**WORK REQUEST:** The expected output is every record below, transcribed exactly, with the pictures left out.

**INPUT RECORDS:**
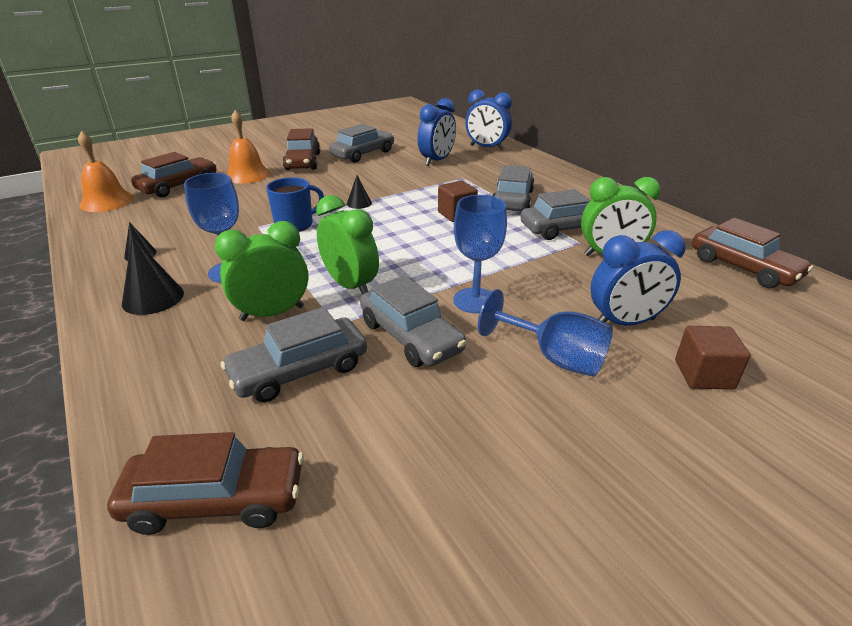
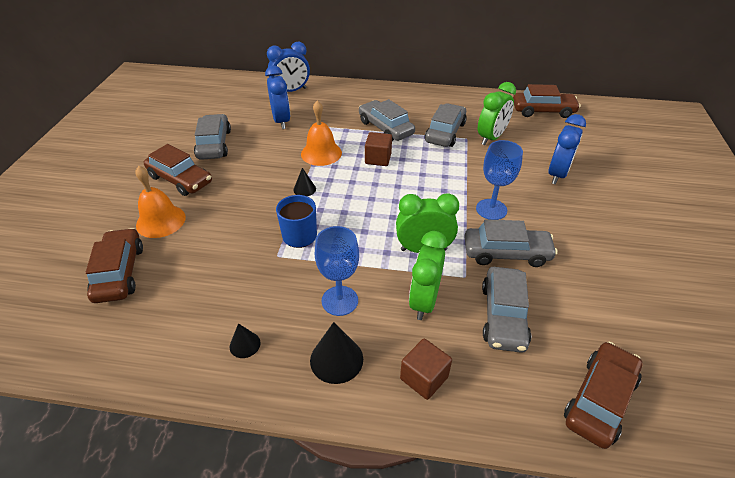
camera: 50 degrees left, 10 degrees up
(106, 201) = (83, 336): orange bell -> orange bell (321, 153)
(554, 357) = (568, 214): blue goblet -> none
(703, 374) = (615, 180): brown cube -> brown cube (424, 378)

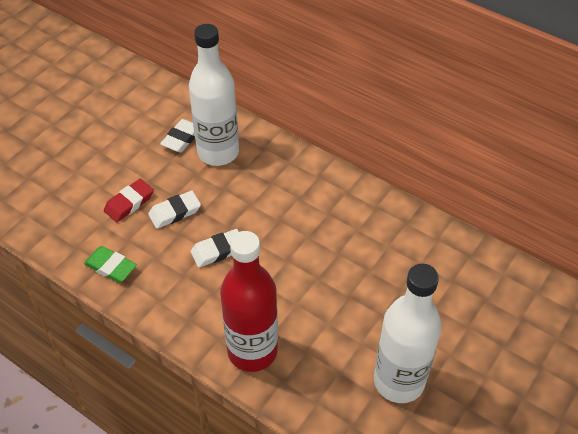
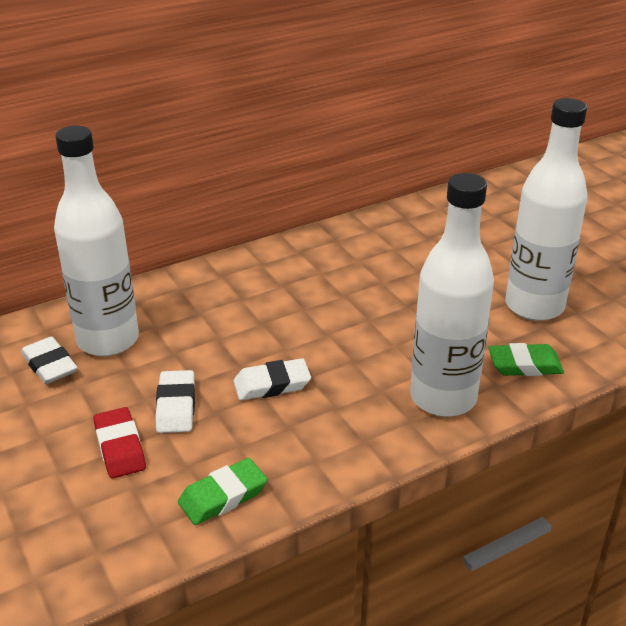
camera: 65 degrees left, 15 degrees down
(218, 251) = (272, 384): white eraser -> white eraser turned 75 degrees clockwise
(252, 351) = (443, 398): red bottle -> white bottle
(317, 393) = (524, 365): none -> green eraser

**EXERCISE RESULT:**
camera: 50 degrees left, 10 degrees up
(106, 201) = (83, 336): orange bell -> orange bell (321, 153)
(554, 357) = (568, 214): blue goblet -> none
(703, 374) = (615, 180): brown cube -> brown cube (424, 378)

camera: 65 degrees left, 15 degrees down
(218, 251) = (272, 384): white eraser -> white eraser turned 75 degrees clockwise
(252, 351) = (443, 398): red bottle -> white bottle
(317, 393) = (524, 365): none -> green eraser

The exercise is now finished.